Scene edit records
■ ■ ■ ■

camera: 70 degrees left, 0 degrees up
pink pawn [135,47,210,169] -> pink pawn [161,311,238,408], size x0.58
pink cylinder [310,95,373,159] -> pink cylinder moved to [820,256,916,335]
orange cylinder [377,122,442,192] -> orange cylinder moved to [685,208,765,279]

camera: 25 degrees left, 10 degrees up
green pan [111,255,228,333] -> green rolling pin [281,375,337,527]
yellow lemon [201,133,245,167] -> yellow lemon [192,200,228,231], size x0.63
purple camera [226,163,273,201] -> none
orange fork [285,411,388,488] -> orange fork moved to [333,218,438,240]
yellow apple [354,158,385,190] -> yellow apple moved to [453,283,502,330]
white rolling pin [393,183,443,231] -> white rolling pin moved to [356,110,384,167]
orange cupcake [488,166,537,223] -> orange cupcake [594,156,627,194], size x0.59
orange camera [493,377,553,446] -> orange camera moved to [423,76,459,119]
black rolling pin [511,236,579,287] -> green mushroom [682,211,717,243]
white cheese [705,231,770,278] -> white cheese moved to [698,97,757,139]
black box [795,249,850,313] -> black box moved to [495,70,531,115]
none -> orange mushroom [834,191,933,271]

■ ■ ■ ■

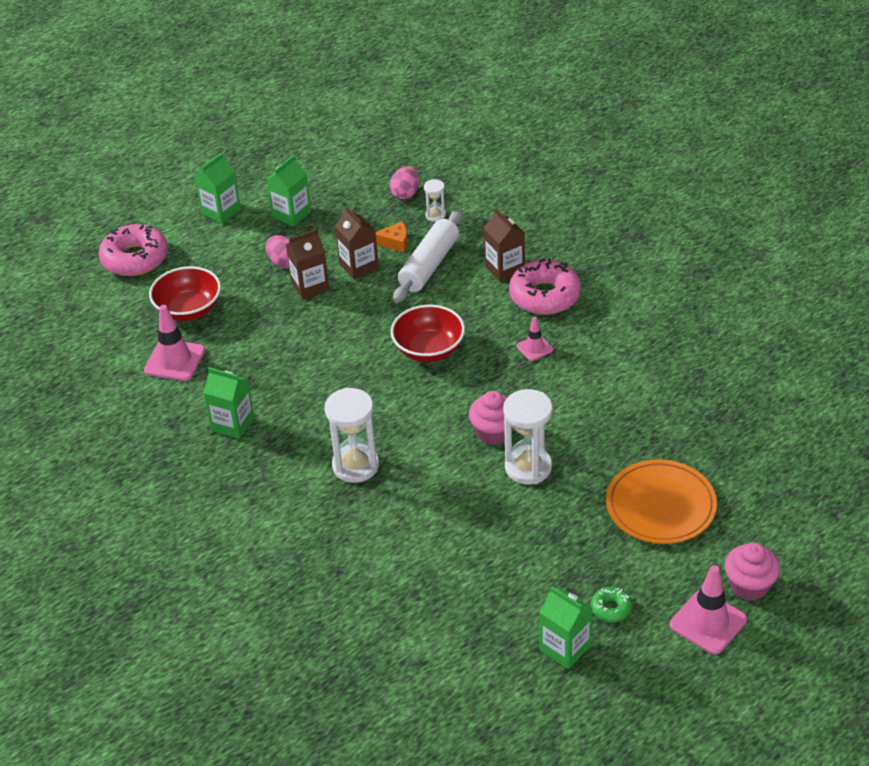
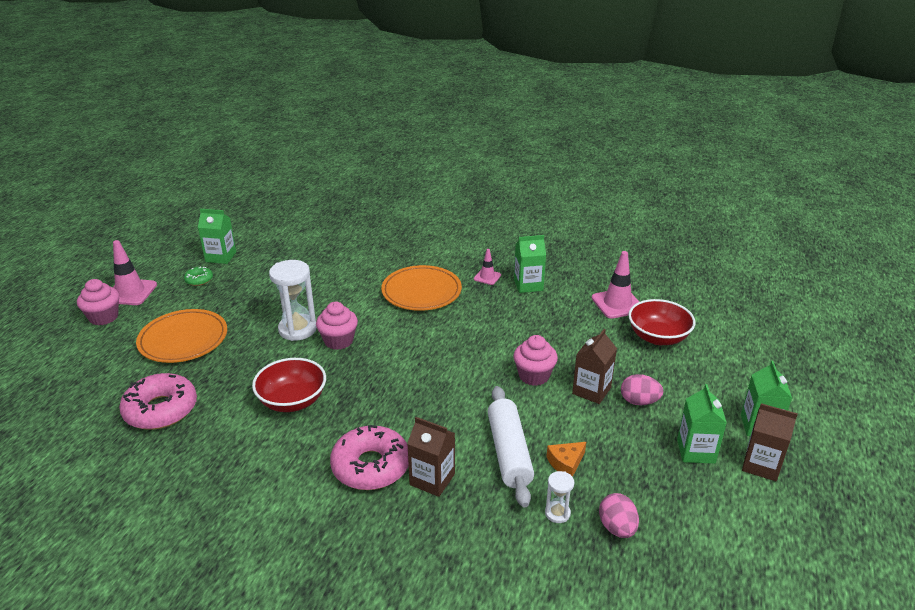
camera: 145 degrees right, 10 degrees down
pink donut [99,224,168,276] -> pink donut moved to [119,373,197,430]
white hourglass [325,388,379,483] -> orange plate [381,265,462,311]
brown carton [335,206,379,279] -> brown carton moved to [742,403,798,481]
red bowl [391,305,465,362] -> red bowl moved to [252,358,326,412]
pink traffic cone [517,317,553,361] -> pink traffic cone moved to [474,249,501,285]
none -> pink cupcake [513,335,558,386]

■ ■ ■ ■

#### Problem to solve
Looking at the entries, state how many lines hold the string "size", with the number as the sole reply.

#### Result for this task
3